> **Aim of the exercise**:
Using the data below, return the stretch from the line that contains "R8: none -> 10k (IN3, VS)" through the line that contains "U1: NOR 74LS02", both included, exactly as it stands and nothing beyond it.

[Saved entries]
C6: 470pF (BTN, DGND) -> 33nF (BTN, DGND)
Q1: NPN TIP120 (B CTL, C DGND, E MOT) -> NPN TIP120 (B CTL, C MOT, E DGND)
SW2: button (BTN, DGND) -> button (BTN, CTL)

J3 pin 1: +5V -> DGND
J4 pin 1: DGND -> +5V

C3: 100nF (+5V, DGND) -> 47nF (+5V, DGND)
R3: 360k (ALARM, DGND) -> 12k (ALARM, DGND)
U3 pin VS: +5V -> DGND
---
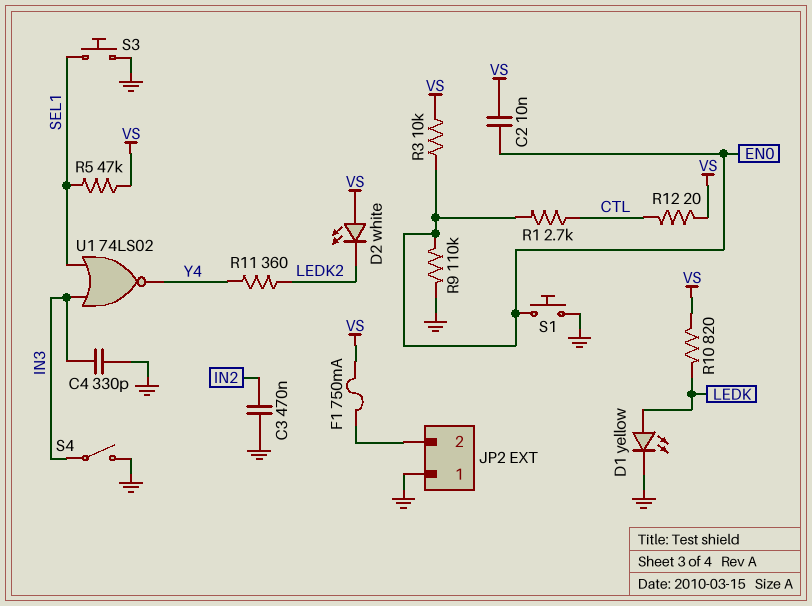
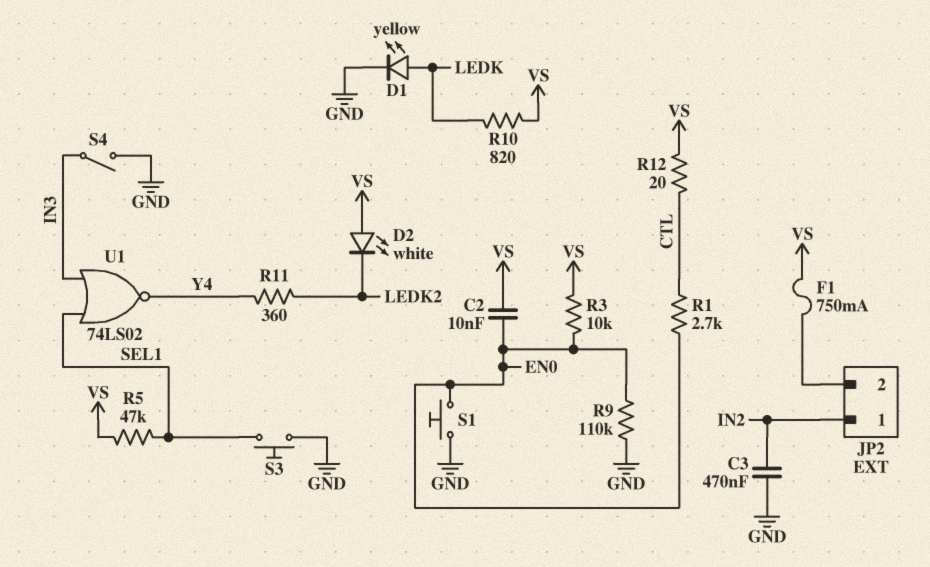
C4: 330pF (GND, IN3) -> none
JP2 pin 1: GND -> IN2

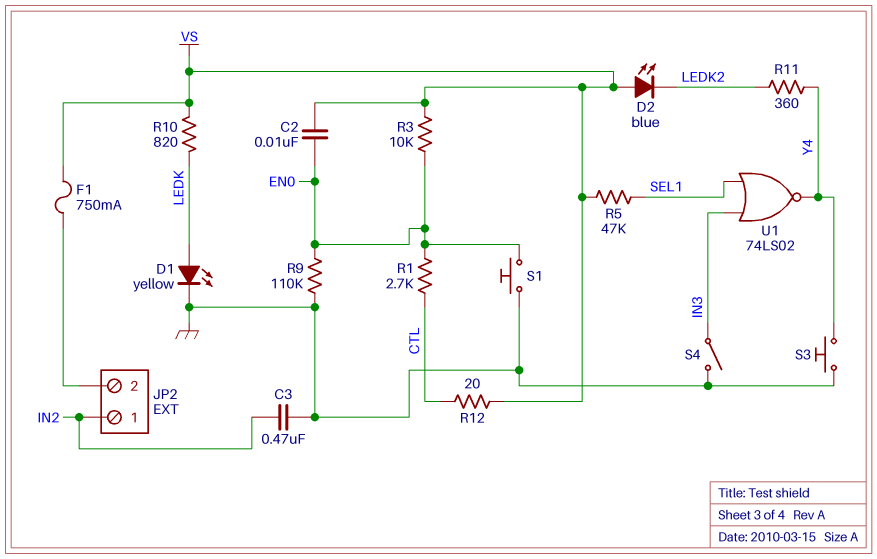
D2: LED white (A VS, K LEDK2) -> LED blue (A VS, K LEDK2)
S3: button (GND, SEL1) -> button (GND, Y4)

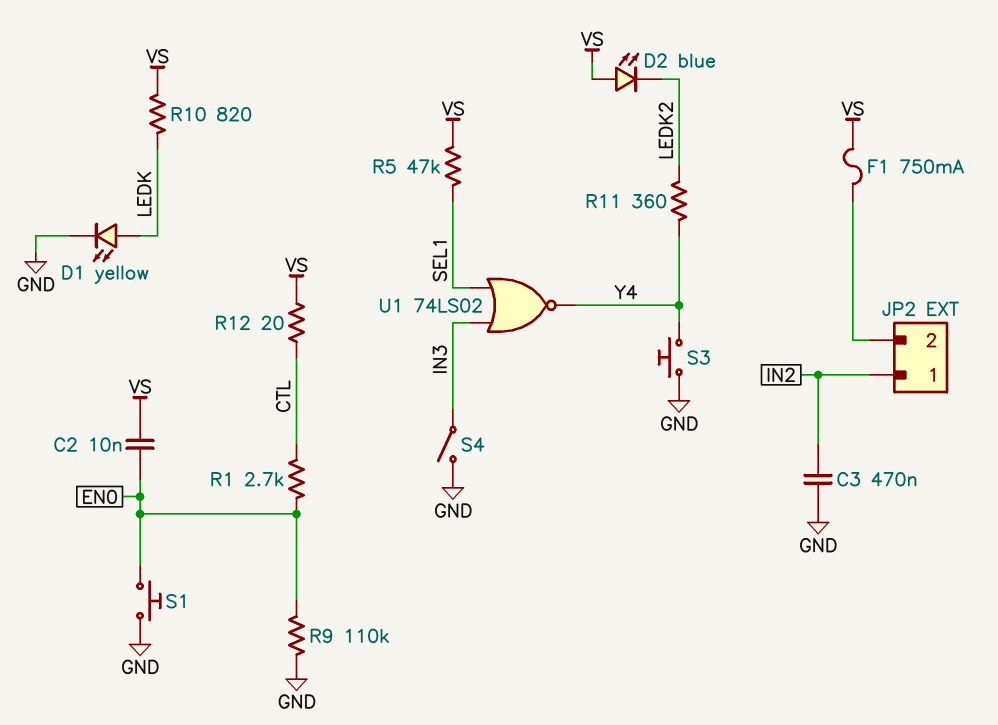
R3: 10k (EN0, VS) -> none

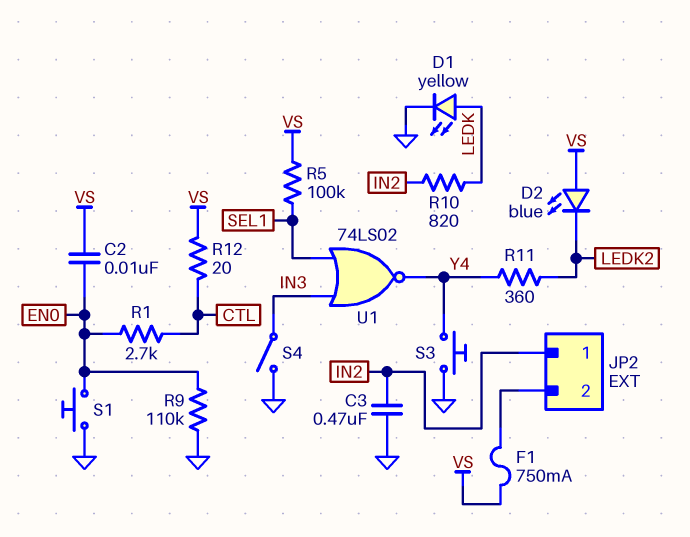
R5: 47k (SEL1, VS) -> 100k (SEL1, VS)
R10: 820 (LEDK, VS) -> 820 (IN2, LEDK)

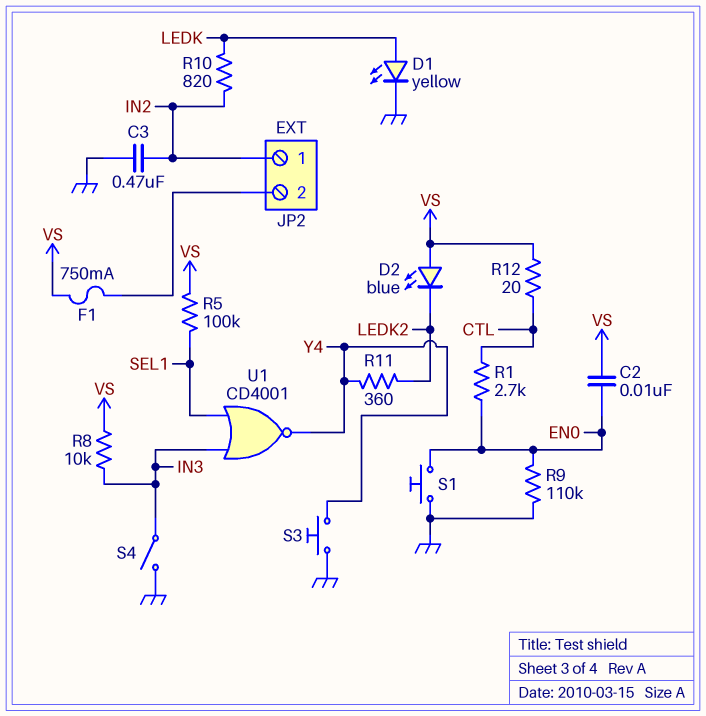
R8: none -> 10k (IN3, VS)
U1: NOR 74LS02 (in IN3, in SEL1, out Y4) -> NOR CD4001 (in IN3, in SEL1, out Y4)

> **Solution to this task**:
R8: none -> 10k (IN3, VS)
U1: NOR 74LS02 (in IN3, in SEL1, out Y4) -> NOR CD4001 (in IN3, in SEL1, out Y4)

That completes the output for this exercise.